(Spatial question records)

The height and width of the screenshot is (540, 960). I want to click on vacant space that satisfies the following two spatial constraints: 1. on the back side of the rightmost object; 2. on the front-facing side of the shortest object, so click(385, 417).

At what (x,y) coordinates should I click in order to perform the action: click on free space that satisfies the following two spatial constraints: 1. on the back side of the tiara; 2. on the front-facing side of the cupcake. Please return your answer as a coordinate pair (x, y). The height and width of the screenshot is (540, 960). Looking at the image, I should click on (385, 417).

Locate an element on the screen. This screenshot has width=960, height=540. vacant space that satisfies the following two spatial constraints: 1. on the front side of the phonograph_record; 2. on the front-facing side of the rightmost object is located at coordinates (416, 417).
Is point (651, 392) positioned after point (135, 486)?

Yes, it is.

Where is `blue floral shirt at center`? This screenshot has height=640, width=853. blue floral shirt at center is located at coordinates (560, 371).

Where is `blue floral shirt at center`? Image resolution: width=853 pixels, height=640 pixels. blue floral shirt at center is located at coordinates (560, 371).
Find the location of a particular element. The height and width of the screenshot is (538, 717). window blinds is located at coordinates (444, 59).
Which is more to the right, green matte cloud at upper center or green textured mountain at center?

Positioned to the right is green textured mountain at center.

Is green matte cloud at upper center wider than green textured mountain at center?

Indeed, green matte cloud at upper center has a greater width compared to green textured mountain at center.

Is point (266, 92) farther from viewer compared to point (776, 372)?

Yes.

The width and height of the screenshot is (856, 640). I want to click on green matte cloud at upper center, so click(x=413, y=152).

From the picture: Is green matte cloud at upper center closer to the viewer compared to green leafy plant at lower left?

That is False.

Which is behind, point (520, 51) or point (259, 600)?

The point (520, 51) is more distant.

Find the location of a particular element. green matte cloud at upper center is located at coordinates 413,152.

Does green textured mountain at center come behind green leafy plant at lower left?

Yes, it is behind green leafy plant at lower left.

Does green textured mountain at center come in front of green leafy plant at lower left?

• _EXERCISE REQUIREMENTS_:
Arrange the lines from the start of the material through the line containing "Is green matte cloud at upper center wider" as a JSON list of strings, one string per line, leaving out blank lines.

• _FULL OUTPUT_:
[
  "The height and width of the screenshot is (540, 960). I want to click on vacant space that satisfies the following two spatial constraints: 1. on the back side of the rightmost object; 2. on the front-facing side of the shortest object, so click(385, 417).",
  "At what (x,y) coordinates should I click in order to perform the action: click on free space that satisfies the following two spatial constraints: 1. on the back side of the tiara; 2. on the front-facing side of the cupcake. Please return your answer as a coordinate pair (x, y). The height and width of the screenshot is (540, 960). Looking at the image, I should click on (385, 417).",
  "Locate an element on the screen. This screenshot has width=960, height=540. vacant space that satisfies the following two spatial constraints: 1. on the front side of the phonograph_record; 2. on the front-facing side of the rightmost object is located at coordinates (416, 417).",
  "Is point (651, 392) positioned after point (135, 486)?",
  "Yes, it is.",
  "Where is `blue floral shirt at center`? This screenshot has height=640, width=853. blue floral shirt at center is located at coordinates (560, 371).",
  "Where is `blue floral shirt at center`? Image resolution: width=853 pixels, height=640 pixels. blue floral shirt at center is located at coordinates (560, 371).",
  "Find the location of a particular element. The height and width of the screenshot is (538, 717). window blinds is located at coordinates (444, 59).",
  "Which is more to the right, green matte cloud at upper center or green textured mountain at center?",
  "Positioned to the right is green textured mountain at center.",
  "Is green matte cloud at upper center wider than green textured mountain at center?"
]